PROBLEM TO WORK ON: Output every line from the beginning of the records through the line that contains "building: [32,291,178,409] -> none", exactly as it appears.

Saved entries:
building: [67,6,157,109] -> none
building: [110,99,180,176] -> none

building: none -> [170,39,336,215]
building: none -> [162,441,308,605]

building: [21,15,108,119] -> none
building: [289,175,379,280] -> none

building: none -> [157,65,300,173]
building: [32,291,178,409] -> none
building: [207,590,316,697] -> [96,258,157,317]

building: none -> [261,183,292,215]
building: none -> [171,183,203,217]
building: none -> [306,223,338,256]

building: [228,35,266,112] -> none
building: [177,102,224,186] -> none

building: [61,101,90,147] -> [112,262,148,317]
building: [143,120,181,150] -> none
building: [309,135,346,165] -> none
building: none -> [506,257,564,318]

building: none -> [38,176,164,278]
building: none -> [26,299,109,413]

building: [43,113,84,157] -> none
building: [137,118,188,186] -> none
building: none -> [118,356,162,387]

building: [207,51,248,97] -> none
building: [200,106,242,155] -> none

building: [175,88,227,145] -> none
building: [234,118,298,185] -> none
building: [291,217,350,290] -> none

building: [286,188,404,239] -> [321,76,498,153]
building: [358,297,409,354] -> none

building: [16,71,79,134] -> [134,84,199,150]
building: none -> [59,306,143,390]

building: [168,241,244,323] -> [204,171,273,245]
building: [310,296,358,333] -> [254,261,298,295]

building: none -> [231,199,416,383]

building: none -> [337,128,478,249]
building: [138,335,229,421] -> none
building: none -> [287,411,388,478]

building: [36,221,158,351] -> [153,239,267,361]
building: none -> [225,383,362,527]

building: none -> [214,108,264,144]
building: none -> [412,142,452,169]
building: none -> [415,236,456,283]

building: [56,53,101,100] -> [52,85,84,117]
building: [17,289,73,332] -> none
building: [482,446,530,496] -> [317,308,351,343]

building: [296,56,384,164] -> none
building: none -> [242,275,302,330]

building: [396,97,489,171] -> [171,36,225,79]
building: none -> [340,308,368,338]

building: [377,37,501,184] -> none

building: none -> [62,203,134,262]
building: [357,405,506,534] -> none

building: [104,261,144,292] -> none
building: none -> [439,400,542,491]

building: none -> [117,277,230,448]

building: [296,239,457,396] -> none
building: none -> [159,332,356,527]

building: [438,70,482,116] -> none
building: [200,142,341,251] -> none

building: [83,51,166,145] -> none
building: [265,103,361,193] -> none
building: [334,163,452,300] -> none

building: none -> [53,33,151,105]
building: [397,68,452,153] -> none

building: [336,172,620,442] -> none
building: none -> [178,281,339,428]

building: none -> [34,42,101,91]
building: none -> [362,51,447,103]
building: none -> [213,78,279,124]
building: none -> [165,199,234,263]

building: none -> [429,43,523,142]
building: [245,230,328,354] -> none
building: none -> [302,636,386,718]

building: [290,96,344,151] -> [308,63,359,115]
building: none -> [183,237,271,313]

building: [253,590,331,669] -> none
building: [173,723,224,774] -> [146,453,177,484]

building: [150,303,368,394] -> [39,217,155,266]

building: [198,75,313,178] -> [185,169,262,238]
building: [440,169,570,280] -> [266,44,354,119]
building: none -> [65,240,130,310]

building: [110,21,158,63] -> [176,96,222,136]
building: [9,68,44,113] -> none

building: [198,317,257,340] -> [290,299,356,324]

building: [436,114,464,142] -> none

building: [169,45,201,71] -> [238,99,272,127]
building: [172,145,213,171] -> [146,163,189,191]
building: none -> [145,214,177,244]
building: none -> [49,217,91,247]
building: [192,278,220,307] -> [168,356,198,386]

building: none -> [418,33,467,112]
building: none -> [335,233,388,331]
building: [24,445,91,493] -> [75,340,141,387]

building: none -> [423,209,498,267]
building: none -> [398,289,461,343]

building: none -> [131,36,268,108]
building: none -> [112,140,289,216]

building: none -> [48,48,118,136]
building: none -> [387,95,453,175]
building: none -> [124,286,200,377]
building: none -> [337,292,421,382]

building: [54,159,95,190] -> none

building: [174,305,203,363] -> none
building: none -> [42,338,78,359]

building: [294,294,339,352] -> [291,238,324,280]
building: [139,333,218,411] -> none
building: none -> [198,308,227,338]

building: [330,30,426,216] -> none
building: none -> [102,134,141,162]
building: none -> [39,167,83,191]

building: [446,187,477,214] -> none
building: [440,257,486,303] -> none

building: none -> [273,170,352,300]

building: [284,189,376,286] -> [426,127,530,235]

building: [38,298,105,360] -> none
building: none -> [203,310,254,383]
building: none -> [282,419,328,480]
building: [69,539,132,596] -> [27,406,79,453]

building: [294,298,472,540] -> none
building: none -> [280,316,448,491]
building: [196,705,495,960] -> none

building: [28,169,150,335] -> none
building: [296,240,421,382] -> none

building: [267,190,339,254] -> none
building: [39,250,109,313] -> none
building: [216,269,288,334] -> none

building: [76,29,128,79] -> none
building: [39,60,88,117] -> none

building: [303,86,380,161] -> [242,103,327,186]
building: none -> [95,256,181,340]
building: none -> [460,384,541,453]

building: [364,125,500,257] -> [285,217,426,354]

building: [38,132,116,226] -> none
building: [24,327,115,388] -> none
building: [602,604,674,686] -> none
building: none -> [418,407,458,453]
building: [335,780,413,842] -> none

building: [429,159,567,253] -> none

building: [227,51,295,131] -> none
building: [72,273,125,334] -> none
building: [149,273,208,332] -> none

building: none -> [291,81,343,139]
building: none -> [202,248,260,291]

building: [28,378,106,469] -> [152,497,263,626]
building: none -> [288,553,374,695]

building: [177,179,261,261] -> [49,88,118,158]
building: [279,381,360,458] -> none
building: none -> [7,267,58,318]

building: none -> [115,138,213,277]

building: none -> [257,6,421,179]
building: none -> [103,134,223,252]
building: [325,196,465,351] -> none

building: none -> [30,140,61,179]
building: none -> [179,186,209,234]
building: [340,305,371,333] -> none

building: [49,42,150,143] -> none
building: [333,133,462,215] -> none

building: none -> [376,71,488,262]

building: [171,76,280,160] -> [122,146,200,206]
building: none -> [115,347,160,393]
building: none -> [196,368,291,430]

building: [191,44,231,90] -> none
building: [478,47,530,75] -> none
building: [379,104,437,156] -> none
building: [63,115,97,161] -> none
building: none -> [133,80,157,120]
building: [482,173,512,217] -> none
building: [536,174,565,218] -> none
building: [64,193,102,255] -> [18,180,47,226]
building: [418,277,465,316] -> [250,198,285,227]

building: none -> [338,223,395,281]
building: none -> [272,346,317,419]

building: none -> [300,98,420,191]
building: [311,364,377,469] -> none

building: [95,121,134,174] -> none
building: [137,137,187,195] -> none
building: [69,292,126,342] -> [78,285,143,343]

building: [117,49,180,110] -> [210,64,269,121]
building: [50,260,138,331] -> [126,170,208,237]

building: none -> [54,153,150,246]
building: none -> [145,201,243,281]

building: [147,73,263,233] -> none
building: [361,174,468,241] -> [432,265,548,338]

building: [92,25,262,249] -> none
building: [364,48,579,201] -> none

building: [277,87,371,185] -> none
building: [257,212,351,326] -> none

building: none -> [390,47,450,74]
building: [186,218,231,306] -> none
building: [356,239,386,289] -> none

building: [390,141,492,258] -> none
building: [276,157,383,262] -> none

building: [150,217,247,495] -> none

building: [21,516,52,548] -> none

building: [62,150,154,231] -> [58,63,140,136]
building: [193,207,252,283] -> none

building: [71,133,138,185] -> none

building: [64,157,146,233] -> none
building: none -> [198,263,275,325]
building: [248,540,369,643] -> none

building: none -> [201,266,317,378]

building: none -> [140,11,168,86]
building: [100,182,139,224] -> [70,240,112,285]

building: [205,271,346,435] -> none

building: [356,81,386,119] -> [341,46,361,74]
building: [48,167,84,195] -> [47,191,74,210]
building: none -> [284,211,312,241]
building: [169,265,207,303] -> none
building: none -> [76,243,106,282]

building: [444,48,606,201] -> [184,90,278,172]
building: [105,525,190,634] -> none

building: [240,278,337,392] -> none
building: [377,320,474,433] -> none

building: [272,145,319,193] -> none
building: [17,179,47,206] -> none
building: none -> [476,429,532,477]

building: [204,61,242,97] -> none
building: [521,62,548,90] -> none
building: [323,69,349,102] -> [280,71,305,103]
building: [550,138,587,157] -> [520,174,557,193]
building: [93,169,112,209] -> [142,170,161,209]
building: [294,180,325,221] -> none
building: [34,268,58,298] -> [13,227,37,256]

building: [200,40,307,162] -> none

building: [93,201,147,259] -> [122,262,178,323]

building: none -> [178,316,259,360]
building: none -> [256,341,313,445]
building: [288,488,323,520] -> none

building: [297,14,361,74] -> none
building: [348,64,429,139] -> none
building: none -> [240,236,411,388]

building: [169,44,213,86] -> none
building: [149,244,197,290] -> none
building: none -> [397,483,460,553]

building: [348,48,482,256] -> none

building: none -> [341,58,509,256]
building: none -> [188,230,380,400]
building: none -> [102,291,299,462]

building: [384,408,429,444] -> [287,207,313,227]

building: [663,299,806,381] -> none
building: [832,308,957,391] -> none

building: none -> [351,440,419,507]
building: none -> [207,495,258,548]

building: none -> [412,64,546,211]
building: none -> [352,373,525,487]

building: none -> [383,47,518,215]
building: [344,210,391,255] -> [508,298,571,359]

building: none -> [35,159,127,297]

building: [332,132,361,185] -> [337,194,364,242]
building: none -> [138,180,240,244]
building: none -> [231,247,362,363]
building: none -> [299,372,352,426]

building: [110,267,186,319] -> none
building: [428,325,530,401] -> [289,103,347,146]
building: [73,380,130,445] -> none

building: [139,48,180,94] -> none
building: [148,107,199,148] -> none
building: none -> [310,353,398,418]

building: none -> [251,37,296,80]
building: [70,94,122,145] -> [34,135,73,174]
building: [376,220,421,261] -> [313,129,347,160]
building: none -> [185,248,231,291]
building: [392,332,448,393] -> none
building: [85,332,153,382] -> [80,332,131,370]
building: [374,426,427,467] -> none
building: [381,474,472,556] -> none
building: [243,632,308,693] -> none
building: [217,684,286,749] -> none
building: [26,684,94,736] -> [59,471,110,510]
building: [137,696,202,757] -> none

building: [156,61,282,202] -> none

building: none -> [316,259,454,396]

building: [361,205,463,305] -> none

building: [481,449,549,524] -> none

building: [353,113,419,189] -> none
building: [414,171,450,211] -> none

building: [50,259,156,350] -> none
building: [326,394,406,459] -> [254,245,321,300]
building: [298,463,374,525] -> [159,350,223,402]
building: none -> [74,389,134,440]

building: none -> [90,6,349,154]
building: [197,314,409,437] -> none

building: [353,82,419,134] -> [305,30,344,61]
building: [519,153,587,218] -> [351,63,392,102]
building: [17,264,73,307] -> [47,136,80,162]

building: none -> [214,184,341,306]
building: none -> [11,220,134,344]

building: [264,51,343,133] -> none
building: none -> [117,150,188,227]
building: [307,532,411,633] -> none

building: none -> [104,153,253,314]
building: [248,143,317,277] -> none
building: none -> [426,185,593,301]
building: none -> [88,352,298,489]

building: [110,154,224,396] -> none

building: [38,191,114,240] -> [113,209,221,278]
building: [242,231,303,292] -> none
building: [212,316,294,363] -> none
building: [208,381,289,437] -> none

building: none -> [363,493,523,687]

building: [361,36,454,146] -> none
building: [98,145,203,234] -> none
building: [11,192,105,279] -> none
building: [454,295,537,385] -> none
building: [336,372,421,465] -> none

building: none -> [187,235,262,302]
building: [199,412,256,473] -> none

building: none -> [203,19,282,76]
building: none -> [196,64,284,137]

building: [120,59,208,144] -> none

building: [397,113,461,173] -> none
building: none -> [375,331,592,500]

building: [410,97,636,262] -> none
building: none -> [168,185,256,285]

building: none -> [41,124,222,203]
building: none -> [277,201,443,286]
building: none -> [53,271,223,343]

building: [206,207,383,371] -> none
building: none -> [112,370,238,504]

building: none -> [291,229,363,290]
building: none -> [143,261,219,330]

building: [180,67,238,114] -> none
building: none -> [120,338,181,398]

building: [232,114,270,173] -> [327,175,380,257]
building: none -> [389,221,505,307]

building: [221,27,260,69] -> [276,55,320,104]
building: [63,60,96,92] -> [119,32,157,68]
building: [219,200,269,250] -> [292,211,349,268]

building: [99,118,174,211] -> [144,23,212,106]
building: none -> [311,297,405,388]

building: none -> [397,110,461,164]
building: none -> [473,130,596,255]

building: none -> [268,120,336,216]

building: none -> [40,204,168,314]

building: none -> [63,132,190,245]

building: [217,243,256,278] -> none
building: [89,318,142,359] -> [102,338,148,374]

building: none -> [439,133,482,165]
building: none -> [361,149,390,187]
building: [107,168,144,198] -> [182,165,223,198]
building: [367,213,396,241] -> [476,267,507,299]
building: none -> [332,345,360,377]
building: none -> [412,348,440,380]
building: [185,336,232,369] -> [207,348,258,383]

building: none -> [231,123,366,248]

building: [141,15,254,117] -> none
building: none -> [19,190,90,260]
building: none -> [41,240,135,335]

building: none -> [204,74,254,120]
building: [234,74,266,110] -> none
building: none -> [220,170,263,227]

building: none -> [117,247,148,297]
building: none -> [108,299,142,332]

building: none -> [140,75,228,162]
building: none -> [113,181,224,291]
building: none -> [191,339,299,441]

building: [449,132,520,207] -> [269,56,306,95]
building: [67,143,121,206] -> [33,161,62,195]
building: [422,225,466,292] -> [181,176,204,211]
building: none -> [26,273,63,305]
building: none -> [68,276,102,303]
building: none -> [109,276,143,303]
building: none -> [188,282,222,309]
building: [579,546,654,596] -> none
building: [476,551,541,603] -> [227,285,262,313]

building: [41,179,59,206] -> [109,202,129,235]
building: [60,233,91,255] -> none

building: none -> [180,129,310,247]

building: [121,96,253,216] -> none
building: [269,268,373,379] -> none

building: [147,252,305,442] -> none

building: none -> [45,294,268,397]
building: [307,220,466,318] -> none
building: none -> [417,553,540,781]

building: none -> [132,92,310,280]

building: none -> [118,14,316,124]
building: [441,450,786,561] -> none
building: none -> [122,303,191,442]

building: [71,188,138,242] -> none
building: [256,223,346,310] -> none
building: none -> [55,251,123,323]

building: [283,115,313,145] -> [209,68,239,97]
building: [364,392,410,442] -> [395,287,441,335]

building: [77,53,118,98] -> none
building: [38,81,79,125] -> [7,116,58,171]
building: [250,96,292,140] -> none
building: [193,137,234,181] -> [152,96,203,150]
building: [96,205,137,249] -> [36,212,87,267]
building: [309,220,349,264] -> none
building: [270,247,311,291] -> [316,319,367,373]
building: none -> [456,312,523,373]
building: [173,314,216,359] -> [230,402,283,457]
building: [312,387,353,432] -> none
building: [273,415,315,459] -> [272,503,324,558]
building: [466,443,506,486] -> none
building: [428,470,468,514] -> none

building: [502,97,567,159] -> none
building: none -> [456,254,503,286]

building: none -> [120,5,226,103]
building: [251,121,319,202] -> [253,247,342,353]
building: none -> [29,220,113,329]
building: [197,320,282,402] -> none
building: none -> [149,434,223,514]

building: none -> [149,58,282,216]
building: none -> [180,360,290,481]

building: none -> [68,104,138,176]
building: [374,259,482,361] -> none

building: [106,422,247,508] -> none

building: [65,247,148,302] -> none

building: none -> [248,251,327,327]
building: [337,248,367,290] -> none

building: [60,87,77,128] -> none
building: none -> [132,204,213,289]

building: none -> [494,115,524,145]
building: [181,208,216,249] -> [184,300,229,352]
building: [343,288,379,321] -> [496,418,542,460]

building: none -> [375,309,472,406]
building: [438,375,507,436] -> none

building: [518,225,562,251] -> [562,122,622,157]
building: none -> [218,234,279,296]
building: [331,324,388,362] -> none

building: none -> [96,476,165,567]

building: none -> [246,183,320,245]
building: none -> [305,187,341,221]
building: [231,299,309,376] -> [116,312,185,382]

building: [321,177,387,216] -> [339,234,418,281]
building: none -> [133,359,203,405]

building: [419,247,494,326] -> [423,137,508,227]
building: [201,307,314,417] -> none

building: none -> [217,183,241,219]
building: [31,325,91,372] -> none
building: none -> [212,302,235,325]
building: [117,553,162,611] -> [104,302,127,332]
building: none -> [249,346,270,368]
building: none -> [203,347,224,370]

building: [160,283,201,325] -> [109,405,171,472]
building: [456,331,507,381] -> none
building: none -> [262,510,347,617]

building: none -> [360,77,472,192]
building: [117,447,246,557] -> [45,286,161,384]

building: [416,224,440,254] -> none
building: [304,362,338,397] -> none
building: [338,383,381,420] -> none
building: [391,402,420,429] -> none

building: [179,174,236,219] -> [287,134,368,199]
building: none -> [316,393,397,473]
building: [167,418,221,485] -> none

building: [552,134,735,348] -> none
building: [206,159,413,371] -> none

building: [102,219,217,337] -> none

SOLUTION TO THIS PROBLEM:
building: [67,6,157,109] -> none
building: [110,99,180,176] -> none

building: none -> [170,39,336,215]
building: none -> [162,441,308,605]

building: [21,15,108,119] -> none
building: [289,175,379,280] -> none

building: none -> [157,65,300,173]
building: [32,291,178,409] -> none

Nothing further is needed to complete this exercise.